Action item: Write out each line of the entries below that holds the word "tower".

[Input data Boundary: Start]

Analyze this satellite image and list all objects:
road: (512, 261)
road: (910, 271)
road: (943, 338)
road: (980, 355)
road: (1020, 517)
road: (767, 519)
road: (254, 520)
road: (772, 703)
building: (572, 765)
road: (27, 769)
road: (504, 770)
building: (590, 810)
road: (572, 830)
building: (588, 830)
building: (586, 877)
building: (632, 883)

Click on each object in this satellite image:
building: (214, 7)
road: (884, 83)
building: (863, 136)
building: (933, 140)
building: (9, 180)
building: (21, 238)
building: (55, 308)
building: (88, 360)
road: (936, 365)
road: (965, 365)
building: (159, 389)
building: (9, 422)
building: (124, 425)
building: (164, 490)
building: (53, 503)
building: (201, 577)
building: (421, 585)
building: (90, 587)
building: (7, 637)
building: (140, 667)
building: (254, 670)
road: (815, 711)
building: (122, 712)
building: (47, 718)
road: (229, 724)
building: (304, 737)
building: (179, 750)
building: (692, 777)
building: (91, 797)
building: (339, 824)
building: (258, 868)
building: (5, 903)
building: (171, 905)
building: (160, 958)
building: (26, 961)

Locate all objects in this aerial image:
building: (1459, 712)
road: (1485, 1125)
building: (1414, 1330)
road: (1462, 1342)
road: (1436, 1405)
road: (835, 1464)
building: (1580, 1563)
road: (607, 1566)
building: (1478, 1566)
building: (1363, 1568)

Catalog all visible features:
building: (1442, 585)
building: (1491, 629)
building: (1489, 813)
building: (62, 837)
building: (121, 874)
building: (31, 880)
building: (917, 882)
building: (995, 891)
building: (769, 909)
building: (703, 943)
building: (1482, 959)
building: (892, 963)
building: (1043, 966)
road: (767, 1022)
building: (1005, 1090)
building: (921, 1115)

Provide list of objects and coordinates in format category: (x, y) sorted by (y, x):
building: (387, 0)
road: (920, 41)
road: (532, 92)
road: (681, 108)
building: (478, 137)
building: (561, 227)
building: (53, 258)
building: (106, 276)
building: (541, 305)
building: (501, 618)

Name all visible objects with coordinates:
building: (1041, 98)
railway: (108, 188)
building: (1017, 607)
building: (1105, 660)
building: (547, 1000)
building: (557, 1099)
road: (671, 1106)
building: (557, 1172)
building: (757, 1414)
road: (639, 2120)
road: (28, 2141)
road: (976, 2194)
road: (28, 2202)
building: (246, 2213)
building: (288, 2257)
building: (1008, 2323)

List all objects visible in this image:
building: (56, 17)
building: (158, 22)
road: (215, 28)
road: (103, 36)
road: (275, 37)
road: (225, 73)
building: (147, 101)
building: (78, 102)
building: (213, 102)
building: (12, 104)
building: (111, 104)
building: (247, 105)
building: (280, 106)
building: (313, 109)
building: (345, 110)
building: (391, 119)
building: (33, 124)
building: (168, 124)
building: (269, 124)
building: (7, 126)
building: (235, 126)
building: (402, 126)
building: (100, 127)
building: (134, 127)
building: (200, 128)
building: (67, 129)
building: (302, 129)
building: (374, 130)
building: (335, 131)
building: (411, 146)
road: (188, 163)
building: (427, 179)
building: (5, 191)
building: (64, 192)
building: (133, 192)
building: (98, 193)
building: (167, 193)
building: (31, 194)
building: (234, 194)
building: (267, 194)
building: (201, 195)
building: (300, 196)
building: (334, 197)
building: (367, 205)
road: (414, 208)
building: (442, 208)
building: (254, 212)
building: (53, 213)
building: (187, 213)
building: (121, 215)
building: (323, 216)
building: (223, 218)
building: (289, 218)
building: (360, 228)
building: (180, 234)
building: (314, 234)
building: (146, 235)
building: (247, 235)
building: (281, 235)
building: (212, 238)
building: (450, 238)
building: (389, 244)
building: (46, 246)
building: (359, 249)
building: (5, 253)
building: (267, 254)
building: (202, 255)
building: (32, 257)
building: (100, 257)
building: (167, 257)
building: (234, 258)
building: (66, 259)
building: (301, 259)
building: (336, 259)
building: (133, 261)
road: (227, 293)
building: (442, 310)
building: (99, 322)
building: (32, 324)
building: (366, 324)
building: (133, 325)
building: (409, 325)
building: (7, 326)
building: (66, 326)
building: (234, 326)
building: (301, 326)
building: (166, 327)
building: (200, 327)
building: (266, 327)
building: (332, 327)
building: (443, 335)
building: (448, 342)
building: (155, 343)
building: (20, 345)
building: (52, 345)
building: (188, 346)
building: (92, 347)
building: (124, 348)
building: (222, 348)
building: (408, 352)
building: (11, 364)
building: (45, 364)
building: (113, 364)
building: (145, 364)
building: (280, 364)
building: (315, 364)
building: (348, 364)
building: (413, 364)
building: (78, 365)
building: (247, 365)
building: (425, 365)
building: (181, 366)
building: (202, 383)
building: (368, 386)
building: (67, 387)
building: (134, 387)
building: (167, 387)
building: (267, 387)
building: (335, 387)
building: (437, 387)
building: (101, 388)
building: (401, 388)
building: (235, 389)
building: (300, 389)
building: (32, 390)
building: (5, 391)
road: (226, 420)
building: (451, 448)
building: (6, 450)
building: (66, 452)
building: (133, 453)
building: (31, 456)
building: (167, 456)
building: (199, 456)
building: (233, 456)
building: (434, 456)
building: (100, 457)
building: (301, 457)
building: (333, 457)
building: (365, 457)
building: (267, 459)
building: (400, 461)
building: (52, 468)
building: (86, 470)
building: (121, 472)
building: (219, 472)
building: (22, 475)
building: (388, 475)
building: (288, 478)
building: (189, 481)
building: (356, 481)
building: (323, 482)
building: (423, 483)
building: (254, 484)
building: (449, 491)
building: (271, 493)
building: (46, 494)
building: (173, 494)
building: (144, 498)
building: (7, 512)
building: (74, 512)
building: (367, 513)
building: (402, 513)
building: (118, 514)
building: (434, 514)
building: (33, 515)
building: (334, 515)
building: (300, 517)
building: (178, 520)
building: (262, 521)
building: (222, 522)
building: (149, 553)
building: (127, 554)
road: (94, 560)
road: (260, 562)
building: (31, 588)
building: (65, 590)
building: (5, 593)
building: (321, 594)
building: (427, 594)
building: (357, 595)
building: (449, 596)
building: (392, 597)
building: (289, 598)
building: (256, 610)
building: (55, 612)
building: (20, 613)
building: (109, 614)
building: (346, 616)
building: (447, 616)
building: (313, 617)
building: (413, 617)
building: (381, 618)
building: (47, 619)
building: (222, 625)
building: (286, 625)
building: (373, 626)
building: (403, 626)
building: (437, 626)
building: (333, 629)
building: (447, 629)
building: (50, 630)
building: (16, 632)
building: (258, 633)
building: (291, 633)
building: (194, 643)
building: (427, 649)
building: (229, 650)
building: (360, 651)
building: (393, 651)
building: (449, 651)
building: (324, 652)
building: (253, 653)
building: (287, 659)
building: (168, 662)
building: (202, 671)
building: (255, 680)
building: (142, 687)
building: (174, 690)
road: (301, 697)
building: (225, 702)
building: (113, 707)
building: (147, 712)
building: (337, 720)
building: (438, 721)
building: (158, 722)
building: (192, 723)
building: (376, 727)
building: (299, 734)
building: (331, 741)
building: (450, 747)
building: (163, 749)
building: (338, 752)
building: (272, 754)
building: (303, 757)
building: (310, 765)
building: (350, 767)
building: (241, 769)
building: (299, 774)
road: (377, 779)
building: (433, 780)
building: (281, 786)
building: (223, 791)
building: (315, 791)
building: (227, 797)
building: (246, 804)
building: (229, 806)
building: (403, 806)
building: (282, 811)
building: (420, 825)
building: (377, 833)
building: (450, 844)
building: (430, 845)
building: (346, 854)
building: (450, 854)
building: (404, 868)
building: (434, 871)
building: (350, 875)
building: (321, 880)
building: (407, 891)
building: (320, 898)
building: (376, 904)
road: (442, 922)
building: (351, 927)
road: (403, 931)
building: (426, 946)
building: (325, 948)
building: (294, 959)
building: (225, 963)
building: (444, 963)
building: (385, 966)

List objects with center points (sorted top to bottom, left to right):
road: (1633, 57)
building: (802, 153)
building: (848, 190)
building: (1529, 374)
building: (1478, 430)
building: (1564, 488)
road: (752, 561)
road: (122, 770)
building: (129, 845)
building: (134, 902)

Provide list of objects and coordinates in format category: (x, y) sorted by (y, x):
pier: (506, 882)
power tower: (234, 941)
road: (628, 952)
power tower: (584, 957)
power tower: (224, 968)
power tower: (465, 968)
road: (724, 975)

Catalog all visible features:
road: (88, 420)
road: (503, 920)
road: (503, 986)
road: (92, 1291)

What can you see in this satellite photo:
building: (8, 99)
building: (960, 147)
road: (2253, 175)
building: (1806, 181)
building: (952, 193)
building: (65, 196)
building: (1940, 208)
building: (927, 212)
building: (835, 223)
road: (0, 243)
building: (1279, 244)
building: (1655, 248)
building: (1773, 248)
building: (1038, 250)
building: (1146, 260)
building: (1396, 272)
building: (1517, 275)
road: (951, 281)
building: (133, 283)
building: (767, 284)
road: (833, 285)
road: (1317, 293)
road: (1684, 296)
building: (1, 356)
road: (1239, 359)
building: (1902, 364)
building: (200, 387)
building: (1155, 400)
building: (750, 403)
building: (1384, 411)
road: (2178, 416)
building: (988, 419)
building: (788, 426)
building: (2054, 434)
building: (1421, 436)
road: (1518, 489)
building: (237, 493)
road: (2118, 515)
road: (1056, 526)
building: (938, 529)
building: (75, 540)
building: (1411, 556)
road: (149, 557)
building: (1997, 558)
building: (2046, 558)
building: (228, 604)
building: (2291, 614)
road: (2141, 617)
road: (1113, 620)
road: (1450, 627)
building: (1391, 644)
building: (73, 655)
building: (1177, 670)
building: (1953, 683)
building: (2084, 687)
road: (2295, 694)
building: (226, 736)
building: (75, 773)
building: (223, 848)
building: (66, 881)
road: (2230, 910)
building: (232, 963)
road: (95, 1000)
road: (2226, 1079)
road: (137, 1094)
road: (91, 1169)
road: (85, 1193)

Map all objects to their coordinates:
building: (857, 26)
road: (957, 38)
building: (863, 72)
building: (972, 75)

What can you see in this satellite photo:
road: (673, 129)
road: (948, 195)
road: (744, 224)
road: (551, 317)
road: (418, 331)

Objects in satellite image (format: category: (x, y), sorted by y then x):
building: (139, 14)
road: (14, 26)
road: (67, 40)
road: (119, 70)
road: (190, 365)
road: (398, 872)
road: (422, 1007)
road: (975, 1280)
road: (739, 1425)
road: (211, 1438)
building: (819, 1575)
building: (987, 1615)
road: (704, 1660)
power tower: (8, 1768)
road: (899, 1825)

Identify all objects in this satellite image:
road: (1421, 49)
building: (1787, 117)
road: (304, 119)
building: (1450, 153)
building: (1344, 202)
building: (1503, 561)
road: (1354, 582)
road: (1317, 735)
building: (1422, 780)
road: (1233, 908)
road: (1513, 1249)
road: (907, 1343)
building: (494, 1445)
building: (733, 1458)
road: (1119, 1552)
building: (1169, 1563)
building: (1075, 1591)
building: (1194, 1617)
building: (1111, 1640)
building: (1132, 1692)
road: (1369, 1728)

[Input data Boundary: End]

Answer space:
power tower: (234, 941)
power tower: (584, 957)
power tower: (224, 968)
power tower: (465, 968)
power tower: (8, 1768)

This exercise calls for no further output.